**PROBLEM STATEMENT**
Transcribe the listing below only from the line with "TH3: 100k (GND, LIGHT2) -> 1k (GND, LIGHT2)" up to and including the line with "U103: NOT 74HC04".
-=-=-=-=-
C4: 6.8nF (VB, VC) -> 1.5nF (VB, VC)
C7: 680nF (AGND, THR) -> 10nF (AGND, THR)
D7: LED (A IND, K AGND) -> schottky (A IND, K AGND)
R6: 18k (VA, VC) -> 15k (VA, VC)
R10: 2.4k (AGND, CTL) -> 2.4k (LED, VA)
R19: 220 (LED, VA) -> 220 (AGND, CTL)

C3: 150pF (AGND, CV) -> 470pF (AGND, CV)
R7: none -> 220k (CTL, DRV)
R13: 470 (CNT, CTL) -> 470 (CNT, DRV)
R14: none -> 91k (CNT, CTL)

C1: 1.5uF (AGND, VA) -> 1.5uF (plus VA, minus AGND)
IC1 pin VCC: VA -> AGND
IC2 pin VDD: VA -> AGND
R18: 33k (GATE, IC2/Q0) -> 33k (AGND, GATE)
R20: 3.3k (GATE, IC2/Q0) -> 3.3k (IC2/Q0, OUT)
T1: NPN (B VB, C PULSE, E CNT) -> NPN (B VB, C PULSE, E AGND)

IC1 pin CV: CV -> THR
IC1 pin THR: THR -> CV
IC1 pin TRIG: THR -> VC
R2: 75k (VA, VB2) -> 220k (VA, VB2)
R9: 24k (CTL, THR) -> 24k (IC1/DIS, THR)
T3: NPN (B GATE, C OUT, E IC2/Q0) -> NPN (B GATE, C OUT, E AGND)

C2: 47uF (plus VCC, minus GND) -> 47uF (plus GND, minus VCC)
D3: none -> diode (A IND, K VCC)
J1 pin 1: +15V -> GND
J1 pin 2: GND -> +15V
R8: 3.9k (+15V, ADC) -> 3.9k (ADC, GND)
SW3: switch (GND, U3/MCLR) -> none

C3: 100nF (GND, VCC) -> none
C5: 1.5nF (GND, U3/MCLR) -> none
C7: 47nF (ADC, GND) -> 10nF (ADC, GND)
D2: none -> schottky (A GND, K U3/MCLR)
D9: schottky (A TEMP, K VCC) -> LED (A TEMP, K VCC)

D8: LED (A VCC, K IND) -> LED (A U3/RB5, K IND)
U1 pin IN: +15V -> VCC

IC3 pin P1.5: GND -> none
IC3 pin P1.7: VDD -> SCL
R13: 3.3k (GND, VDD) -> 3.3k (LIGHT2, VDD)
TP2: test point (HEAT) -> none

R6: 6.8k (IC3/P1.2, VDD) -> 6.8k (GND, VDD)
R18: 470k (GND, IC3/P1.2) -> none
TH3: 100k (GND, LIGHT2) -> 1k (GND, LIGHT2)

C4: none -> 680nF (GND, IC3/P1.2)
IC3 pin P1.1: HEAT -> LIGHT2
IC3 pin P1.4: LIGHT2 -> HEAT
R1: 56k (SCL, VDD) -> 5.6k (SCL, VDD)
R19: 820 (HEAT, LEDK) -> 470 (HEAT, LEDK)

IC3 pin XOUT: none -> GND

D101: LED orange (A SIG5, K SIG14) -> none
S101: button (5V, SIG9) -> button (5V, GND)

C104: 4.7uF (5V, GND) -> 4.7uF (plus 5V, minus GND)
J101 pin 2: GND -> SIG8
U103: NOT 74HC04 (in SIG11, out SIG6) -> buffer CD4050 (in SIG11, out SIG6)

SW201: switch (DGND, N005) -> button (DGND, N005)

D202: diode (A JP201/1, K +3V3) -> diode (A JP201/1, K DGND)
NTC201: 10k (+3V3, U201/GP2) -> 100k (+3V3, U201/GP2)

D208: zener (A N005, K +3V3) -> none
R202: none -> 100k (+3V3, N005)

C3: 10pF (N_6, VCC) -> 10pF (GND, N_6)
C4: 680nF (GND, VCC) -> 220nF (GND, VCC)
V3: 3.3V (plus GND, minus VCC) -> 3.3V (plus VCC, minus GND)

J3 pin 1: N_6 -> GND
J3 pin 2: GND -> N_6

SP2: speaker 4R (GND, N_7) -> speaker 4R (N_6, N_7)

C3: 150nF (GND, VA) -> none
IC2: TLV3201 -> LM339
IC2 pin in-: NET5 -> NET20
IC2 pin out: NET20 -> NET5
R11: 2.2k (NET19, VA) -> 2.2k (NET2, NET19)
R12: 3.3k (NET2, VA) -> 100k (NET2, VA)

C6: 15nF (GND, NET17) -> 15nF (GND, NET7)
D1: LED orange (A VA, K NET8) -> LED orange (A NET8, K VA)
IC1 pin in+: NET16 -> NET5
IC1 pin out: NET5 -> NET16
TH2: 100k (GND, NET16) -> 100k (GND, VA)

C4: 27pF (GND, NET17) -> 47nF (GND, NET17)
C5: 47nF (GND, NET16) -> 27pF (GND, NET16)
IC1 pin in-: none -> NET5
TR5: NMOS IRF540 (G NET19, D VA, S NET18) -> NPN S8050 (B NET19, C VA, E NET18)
-=-=-=-=-
**RESULT**
TH3: 100k (GND, LIGHT2) -> 1k (GND, LIGHT2)

C4: none -> 680nF (GND, IC3/P1.2)
IC3 pin P1.1: HEAT -> LIGHT2
IC3 pin P1.4: LIGHT2 -> HEAT
R1: 56k (SCL, VDD) -> 5.6k (SCL, VDD)
R19: 820 (HEAT, LEDK) -> 470 (HEAT, LEDK)

IC3 pin XOUT: none -> GND

D101: LED orange (A SIG5, K SIG14) -> none
S101: button (5V, SIG9) -> button (5V, GND)

C104: 4.7uF (5V, GND) -> 4.7uF (plus 5V, minus GND)
J101 pin 2: GND -> SIG8
U103: NOT 74HC04 (in SIG11, out SIG6) -> buffer CD4050 (in SIG11, out SIG6)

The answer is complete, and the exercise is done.